## Exercise brief
Would you give the entries below again in full, exactly as they stand?

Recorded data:
============================================================

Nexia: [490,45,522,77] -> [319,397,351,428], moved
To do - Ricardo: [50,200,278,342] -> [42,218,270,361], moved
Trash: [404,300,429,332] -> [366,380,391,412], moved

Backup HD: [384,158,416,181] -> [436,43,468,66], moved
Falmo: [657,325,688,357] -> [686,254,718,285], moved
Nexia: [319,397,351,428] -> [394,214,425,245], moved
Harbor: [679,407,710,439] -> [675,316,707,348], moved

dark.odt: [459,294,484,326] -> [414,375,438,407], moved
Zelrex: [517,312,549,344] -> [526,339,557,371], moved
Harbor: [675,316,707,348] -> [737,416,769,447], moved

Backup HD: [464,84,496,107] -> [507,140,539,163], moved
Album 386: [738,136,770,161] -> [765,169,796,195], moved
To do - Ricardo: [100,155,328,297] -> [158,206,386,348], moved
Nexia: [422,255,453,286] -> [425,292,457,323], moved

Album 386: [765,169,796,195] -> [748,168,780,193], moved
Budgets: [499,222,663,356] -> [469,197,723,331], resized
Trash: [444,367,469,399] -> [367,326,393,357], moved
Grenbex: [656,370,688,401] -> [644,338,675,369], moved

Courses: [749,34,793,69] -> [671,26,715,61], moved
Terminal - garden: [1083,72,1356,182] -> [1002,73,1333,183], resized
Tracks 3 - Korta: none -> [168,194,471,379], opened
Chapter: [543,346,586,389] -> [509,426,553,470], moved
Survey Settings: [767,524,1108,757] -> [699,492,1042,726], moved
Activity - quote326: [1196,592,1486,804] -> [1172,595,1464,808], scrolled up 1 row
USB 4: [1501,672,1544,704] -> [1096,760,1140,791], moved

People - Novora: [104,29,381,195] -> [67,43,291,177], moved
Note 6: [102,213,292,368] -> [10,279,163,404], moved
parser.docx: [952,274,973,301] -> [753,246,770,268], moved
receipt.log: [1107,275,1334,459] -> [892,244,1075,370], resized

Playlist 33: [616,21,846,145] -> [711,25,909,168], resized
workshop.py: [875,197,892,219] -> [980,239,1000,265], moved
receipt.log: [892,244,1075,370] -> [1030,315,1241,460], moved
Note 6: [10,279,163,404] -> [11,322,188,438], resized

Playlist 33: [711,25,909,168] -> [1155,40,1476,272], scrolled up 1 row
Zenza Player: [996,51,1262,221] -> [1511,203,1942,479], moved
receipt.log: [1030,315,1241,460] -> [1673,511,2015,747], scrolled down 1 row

============================================================

## Task solution
Nexia: [490,45,522,77] -> [319,397,351,428], moved
To do - Ricardo: [50,200,278,342] -> [42,218,270,361], moved
Trash: [404,300,429,332] -> [366,380,391,412], moved

Backup HD: [384,158,416,181] -> [436,43,468,66], moved
Falmo: [657,325,688,357] -> [686,254,718,285], moved
Nexia: [319,397,351,428] -> [394,214,425,245], moved
Harbor: [679,407,710,439] -> [675,316,707,348], moved

dark.odt: [459,294,484,326] -> [414,375,438,407], moved
Zelrex: [517,312,549,344] -> [526,339,557,371], moved
Harbor: [675,316,707,348] -> [737,416,769,447], moved

Backup HD: [464,84,496,107] -> [507,140,539,163], moved
Album 386: [738,136,770,161] -> [765,169,796,195], moved
To do - Ricardo: [100,155,328,297] -> [158,206,386,348], moved
Nexia: [422,255,453,286] -> [425,292,457,323], moved

Album 386: [765,169,796,195] -> [748,168,780,193], moved
Budgets: [499,222,663,356] -> [469,197,723,331], resized
Trash: [444,367,469,399] -> [367,326,393,357], moved
Grenbex: [656,370,688,401] -> [644,338,675,369], moved

Courses: [749,34,793,69] -> [671,26,715,61], moved
Terminal - garden: [1083,72,1356,182] -> [1002,73,1333,183], resized
Tracks 3 - Korta: none -> [168,194,471,379], opened
Chapter: [543,346,586,389] -> [509,426,553,470], moved
Survey Settings: [767,524,1108,757] -> [699,492,1042,726], moved
Activity - quote326: [1196,592,1486,804] -> [1172,595,1464,808], scrolled up 1 row
USB 4: [1501,672,1544,704] -> [1096,760,1140,791], moved

People - Novora: [104,29,381,195] -> [67,43,291,177], moved
Note 6: [102,213,292,368] -> [10,279,163,404], moved
parser.docx: [952,274,973,301] -> [753,246,770,268], moved
receipt.log: [1107,275,1334,459] -> [892,244,1075,370], resized

Playlist 33: [616,21,846,145] -> [711,25,909,168], resized
workshop.py: [875,197,892,219] -> [980,239,1000,265], moved
receipt.log: [892,244,1075,370] -> [1030,315,1241,460], moved
Note 6: [10,279,163,404] -> [11,322,188,438], resized

Playlist 33: [711,25,909,168] -> [1155,40,1476,272], scrolled up 1 row
Zenza Player: [996,51,1262,221] -> [1511,203,1942,479], moved
receipt.log: [1030,315,1241,460] -> [1673,511,2015,747], scrolled down 1 row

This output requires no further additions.